§ **Source information**:
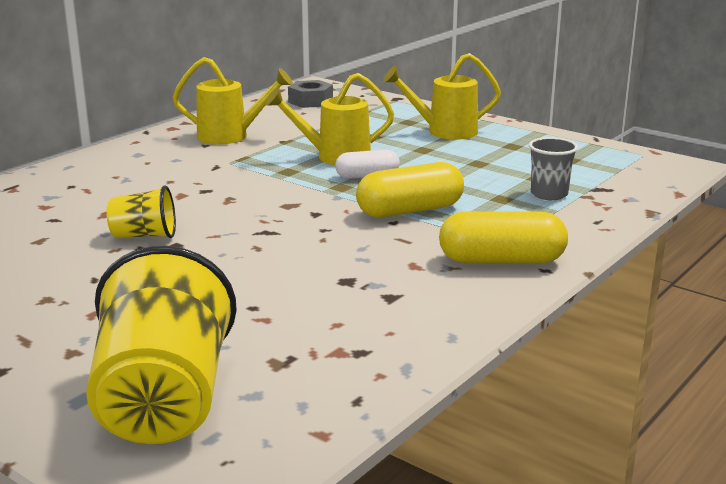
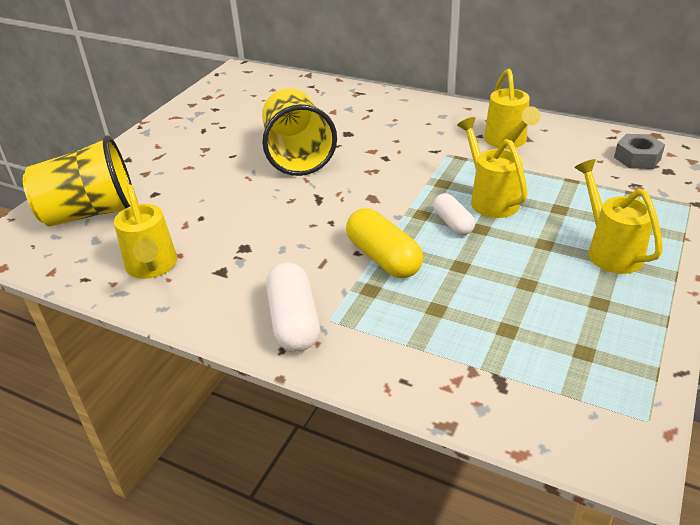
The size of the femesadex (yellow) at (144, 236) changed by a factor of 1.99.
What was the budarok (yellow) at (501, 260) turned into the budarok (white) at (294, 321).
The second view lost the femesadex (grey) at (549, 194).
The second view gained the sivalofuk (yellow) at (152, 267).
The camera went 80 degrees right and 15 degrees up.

§ **What the task requires**:
Collect the complete line wherever the string "view" appears in the records.

§ **Output below**:
The second view lost the femesadex (grey) at (549, 194).
The second view gained the sivalofuk (yellow) at (152, 267).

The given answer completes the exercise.